AIM OF THE EXERCISE: Omitting the pictures, print every line below exactly as it stands.

DATA SECTION:
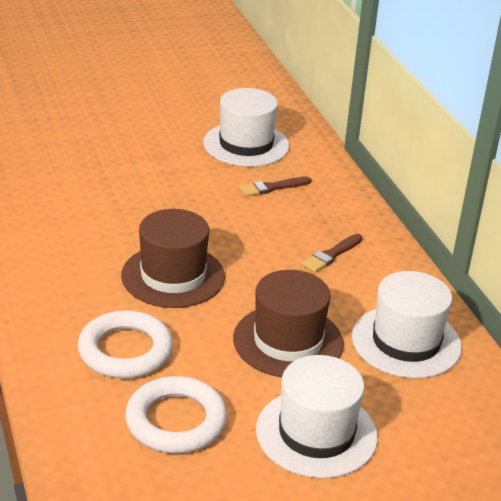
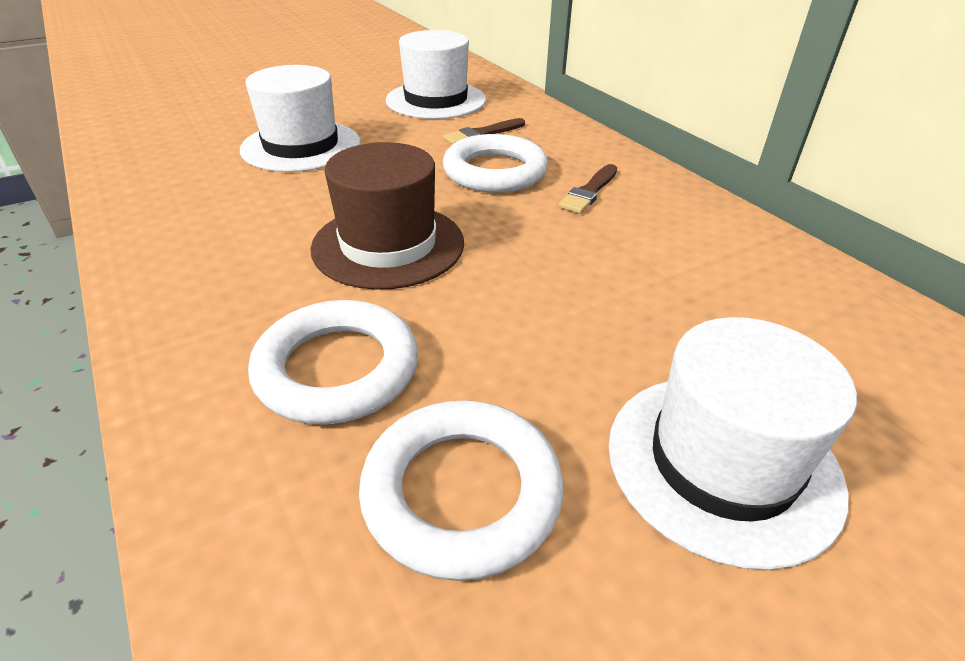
camera: 10 degrees left, 5 degrees up
(268, 226) = (495, 172): none -> white ring
(288, 341) = (591, 309): brown hat -> none
(406, 342) = (754, 282): white hat -> white hat (301, 146)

WRITTEN SOLUTION:
camera: 10 degrees left, 5 degrees up
(268, 226) = (495, 172): none -> white ring
(288, 341) = (591, 309): brown hat -> none
(406, 342) = (754, 282): white hat -> white hat (301, 146)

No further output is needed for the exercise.